=== Begin Enclosure ===

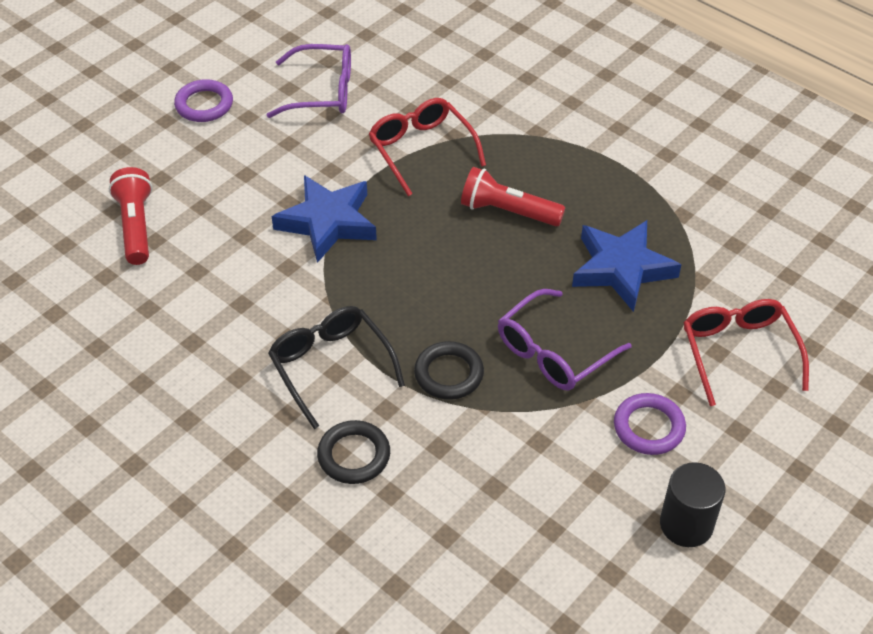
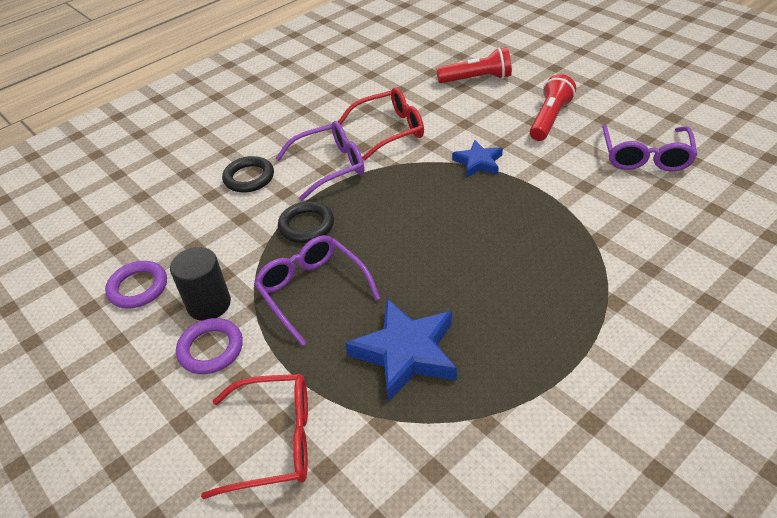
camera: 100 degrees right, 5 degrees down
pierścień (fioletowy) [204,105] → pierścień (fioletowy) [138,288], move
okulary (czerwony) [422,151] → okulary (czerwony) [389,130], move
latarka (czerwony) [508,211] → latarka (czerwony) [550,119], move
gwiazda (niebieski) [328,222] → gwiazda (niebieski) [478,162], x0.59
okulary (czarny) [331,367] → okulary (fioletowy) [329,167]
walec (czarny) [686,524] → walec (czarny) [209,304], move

=== End Enclosure ===

Exclude the images and copy every record above exactly.

* [Response box]:
camera: 100 degrees right, 5 degrees down
pierścień (fioletowy) [204,105] → pierścień (fioletowy) [138,288], move
okulary (czerwony) [422,151] → okulary (czerwony) [389,130], move
latarka (czerwony) [508,211] → latarka (czerwony) [550,119], move
gwiazda (niebieski) [328,222] → gwiazda (niebieski) [478,162], x0.59
okulary (czarny) [331,367] → okulary (fioletowy) [329,167]
walec (czarny) [686,524] → walec (czarny) [209,304], move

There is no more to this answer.